__EXERCISE PROMPT__
Whatever the records below hold, copy it all out exactly.

START RECORDS SUPPLIED

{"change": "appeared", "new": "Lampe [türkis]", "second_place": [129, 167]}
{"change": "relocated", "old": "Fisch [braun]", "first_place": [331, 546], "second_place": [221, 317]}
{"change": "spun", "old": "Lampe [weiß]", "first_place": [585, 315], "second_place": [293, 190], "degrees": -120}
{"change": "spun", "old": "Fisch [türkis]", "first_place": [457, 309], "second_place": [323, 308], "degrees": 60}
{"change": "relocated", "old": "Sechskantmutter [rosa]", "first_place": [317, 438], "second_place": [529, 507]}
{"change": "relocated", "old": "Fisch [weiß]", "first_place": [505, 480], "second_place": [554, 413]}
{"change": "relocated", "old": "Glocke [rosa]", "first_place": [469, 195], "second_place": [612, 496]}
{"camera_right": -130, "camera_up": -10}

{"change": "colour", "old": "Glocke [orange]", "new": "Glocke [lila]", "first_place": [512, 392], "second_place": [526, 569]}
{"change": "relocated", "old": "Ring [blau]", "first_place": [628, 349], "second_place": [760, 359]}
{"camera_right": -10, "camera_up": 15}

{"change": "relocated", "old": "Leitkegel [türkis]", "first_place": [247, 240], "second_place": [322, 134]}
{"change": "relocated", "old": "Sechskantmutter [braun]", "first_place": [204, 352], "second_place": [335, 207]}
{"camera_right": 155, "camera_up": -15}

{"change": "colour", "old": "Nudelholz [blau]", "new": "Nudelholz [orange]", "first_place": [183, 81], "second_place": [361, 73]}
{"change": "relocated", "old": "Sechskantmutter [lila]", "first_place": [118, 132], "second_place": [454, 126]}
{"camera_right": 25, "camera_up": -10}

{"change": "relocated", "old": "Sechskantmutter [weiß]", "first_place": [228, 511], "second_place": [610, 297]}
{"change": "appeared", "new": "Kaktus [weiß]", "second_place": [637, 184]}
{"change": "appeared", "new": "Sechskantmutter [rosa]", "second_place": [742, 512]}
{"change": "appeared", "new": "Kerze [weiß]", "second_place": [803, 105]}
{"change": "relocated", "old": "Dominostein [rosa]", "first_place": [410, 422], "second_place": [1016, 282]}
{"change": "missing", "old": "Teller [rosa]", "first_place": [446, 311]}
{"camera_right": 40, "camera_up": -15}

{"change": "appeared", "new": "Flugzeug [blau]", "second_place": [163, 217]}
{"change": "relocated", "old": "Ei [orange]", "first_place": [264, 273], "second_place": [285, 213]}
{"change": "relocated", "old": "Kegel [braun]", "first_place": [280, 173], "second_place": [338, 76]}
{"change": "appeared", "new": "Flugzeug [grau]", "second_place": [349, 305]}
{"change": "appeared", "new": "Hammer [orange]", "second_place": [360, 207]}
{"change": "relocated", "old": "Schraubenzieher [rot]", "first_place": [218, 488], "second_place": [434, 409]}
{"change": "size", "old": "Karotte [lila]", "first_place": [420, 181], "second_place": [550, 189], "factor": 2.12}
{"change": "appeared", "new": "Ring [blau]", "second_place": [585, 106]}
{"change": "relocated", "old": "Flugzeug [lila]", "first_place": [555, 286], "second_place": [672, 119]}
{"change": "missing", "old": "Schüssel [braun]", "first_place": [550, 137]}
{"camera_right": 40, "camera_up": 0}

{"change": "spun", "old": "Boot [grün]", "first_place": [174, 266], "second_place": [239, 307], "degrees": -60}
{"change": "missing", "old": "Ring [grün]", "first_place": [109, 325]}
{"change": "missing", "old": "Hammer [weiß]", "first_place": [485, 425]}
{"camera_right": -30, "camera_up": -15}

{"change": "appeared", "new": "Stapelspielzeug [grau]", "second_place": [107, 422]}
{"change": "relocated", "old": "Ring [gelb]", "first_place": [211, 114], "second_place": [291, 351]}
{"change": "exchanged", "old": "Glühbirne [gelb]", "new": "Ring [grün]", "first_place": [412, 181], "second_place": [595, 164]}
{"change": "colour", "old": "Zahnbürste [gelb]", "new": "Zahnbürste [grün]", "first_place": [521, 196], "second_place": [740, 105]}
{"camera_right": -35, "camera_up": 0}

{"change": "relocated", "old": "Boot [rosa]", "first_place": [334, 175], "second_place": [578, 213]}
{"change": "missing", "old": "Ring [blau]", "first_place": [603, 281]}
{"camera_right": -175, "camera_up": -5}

END RECORDS SUPPLIED

__COMPLETED EXERCISE__
{"change": "appeared", "new": "Lampe [türkis]", "second_place": [129, 167]}
{"change": "relocated", "old": "Fisch [braun]", "first_place": [331, 546], "second_place": [221, 317]}
{"change": "spun", "old": "Lampe [weiß]", "first_place": [585, 315], "second_place": [293, 190], "degrees": -120}
{"change": "spun", "old": "Fisch [türkis]", "first_place": [457, 309], "second_place": [323, 308], "degrees": 60}
{"change": "relocated", "old": "Sechskantmutter [rosa]", "first_place": [317, 438], "second_place": [529, 507]}
{"change": "relocated", "old": "Fisch [weiß]", "first_place": [505, 480], "second_place": [554, 413]}
{"change": "relocated", "old": "Glocke [rosa]", "first_place": [469, 195], "second_place": [612, 496]}
{"camera_right": -130, "camera_up": -10}

{"change": "colour", "old": "Glocke [orange]", "new": "Glocke [lila]", "first_place": [512, 392], "second_place": [526, 569]}
{"change": "relocated", "old": "Ring [blau]", "first_place": [628, 349], "second_place": [760, 359]}
{"camera_right": -10, "camera_up": 15}

{"change": "relocated", "old": "Leitkegel [türkis]", "first_place": [247, 240], "second_place": [322, 134]}
{"change": "relocated", "old": "Sechskantmutter [braun]", "first_place": [204, 352], "second_place": [335, 207]}
{"camera_right": 155, "camera_up": -15}

{"change": "colour", "old": "Nudelholz [blau]", "new": "Nudelholz [orange]", "first_place": [183, 81], "second_place": [361, 73]}
{"change": "relocated", "old": "Sechskantmutter [lila]", "first_place": [118, 132], "second_place": [454, 126]}
{"camera_right": 25, "camera_up": -10}

{"change": "relocated", "old": "Sechskantmutter [weiß]", "first_place": [228, 511], "second_place": [610, 297]}
{"change": "appeared", "new": "Kaktus [weiß]", "second_place": [637, 184]}
{"change": "appeared", "new": "Sechskantmutter [rosa]", "second_place": [742, 512]}
{"change": "appeared", "new": "Kerze [weiß]", "second_place": [803, 105]}
{"change": "relocated", "old": "Dominostein [rosa]", "first_place": [410, 422], "second_place": [1016, 282]}
{"change": "missing", "old": "Teller [rosa]", "first_place": [446, 311]}
{"camera_right": 40, "camera_up": -15}

{"change": "appeared", "new": "Flugzeug [blau]", "second_place": [163, 217]}
{"change": "relocated", "old": "Ei [orange]", "first_place": [264, 273], "second_place": [285, 213]}
{"change": "relocated", "old": "Kegel [braun]", "first_place": [280, 173], "second_place": [338, 76]}
{"change": "appeared", "new": "Flugzeug [grau]", "second_place": [349, 305]}
{"change": "appeared", "new": "Hammer [orange]", "second_place": [360, 207]}
{"change": "relocated", "old": "Schraubenzieher [rot]", "first_place": [218, 488], "second_place": [434, 409]}
{"change": "size", "old": "Karotte [lila]", "first_place": [420, 181], "second_place": [550, 189], "factor": 2.12}
{"change": "appeared", "new": "Ring [blau]", "second_place": [585, 106]}
{"change": "relocated", "old": "Flugzeug [lila]", "first_place": [555, 286], "second_place": [672, 119]}
{"change": "missing", "old": "Schüssel [braun]", "first_place": [550, 137]}
{"camera_right": 40, "camera_up": 0}

{"change": "spun", "old": "Boot [grün]", "first_place": [174, 266], "second_place": [239, 307], "degrees": -60}
{"change": "missing", "old": "Ring [grün]", "first_place": [109, 325]}
{"change": "missing", "old": "Hammer [weiß]", "first_place": [485, 425]}
{"camera_right": -30, "camera_up": -15}

{"change": "appeared", "new": "Stapelspielzeug [grau]", "second_place": [107, 422]}
{"change": "relocated", "old": "Ring [gelb]", "first_place": [211, 114], "second_place": [291, 351]}
{"change": "exchanged", "old": "Glühbirne [gelb]", "new": "Ring [grün]", "first_place": [412, 181], "second_place": [595, 164]}
{"change": "colour", "old": "Zahnbürste [gelb]", "new": "Zahnbürste [grün]", "first_place": [521, 196], "second_place": [740, 105]}
{"camera_right": -35, "camera_up": 0}

{"change": "relocated", "old": "Boot [rosa]", "first_place": [334, 175], "second_place": [578, 213]}
{"change": "missing", "old": "Ring [blau]", "first_place": [603, 281]}
{"camera_right": -175, "camera_up": -5}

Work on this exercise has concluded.